Excerpted data Block Start
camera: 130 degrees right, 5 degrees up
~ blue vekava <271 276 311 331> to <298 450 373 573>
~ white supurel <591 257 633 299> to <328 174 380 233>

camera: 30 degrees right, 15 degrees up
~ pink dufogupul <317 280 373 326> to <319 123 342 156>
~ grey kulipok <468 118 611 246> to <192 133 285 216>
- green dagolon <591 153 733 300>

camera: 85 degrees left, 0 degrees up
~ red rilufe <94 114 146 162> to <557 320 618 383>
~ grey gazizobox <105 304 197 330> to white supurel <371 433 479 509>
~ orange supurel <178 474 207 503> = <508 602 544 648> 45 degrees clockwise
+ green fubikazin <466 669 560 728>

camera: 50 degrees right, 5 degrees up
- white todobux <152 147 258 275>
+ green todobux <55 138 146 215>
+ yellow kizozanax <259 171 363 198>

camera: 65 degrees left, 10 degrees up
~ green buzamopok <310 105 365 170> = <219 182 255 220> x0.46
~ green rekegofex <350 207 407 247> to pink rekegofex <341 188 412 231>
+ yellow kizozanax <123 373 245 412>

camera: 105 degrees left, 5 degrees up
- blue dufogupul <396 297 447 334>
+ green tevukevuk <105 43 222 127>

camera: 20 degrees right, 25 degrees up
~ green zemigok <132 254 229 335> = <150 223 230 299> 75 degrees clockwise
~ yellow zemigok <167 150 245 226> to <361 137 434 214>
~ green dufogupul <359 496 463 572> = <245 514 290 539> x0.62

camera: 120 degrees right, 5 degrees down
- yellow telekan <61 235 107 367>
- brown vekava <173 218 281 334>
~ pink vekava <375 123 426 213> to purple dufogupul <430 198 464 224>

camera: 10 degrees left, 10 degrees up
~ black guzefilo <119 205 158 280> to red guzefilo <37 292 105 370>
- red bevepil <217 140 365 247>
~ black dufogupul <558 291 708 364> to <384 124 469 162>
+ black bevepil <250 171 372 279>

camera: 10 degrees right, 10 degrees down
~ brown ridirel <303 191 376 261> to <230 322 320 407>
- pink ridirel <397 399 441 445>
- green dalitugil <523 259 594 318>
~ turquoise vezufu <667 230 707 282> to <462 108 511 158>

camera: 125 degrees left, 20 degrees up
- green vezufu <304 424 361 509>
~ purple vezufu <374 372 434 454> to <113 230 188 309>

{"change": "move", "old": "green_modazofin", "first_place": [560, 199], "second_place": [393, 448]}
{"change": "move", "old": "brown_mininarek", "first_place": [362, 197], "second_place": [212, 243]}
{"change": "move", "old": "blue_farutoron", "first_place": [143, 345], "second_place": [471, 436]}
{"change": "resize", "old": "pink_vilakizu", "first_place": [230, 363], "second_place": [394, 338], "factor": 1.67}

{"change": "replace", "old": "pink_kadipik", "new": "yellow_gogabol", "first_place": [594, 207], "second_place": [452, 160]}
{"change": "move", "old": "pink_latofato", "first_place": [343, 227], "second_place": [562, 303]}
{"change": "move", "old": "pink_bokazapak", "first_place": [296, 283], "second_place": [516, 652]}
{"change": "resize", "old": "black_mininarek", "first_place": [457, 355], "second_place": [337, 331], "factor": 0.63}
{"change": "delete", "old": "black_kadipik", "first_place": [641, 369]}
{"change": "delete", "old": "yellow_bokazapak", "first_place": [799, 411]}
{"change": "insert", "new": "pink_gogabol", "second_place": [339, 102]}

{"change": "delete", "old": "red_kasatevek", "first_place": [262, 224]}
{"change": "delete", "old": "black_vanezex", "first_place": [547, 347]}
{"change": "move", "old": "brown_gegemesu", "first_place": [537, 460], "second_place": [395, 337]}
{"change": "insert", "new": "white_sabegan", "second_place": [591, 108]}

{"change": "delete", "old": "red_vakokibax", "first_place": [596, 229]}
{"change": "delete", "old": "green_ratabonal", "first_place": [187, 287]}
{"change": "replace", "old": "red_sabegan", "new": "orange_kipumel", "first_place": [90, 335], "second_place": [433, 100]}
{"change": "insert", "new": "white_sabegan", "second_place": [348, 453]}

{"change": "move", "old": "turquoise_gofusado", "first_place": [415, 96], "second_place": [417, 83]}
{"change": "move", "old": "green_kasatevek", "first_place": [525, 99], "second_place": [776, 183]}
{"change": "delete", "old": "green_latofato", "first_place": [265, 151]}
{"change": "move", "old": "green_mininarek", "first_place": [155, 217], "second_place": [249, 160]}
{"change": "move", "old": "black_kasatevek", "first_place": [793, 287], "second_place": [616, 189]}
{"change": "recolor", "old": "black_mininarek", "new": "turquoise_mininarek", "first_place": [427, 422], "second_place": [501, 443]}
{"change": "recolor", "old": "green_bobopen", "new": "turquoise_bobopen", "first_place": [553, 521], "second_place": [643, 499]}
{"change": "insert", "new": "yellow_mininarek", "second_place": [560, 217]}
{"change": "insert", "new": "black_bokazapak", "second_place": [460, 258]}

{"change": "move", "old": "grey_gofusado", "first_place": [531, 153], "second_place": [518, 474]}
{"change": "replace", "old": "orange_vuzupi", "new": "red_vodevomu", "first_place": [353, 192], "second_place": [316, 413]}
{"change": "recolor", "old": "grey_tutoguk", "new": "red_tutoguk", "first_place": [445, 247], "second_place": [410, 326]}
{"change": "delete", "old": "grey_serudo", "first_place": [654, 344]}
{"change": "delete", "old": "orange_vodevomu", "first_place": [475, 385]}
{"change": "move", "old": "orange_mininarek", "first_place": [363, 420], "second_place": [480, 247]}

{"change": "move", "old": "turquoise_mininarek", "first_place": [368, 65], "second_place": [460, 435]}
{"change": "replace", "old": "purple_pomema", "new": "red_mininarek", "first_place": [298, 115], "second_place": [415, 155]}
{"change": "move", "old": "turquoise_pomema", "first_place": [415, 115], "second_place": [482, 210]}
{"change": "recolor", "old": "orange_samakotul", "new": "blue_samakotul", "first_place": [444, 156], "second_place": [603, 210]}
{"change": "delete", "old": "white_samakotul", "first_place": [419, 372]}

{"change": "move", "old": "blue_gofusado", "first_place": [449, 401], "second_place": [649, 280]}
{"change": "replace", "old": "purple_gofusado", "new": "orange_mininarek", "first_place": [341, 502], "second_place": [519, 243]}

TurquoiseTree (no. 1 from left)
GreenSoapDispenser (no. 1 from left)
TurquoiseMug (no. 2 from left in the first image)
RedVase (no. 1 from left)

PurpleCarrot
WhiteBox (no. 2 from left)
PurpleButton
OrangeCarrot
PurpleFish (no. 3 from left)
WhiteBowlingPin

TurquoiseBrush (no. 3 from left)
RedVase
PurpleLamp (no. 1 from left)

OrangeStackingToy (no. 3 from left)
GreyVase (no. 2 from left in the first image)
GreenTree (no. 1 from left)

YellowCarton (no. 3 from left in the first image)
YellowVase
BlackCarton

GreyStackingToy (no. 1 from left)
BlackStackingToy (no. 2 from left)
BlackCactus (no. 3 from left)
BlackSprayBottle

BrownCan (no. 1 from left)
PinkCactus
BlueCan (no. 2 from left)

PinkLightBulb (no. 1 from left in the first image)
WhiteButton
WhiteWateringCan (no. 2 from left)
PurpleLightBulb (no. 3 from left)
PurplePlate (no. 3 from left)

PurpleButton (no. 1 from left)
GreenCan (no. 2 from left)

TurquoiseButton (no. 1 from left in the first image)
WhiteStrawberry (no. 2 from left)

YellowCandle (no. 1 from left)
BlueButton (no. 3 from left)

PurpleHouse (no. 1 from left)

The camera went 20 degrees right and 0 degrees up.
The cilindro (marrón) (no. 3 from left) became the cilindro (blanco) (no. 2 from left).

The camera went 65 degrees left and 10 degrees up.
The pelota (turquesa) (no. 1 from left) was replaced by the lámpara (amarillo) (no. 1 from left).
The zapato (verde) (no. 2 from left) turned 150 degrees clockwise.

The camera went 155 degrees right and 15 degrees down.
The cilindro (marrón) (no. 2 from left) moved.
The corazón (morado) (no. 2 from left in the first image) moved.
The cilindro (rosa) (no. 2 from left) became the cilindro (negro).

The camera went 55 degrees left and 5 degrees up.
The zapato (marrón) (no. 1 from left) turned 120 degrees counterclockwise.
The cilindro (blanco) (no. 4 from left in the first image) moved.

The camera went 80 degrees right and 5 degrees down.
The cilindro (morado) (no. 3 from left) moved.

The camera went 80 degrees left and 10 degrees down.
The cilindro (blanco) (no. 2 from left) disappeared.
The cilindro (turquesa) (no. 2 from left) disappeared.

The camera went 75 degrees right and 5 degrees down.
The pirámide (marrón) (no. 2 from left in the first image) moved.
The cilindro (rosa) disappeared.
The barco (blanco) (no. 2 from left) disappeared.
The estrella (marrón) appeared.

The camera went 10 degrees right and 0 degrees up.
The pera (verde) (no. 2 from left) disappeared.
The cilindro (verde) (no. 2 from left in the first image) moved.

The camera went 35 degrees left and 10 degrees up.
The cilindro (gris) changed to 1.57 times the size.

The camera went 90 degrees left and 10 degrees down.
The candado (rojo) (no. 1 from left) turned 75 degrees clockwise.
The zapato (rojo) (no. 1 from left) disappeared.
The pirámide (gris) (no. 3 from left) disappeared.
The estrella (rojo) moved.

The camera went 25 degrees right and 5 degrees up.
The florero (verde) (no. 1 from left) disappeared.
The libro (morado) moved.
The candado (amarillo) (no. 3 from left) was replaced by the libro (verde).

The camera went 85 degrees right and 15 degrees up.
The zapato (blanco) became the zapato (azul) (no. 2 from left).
Excerpted data Block End
Give back the lines of the data exactly as they are written, from the first line through the line containing "450 373 573>".

camera: 130 degrees right, 5 degrees up
~ blue vekava <271 276 311 331> to <298 450 373 573>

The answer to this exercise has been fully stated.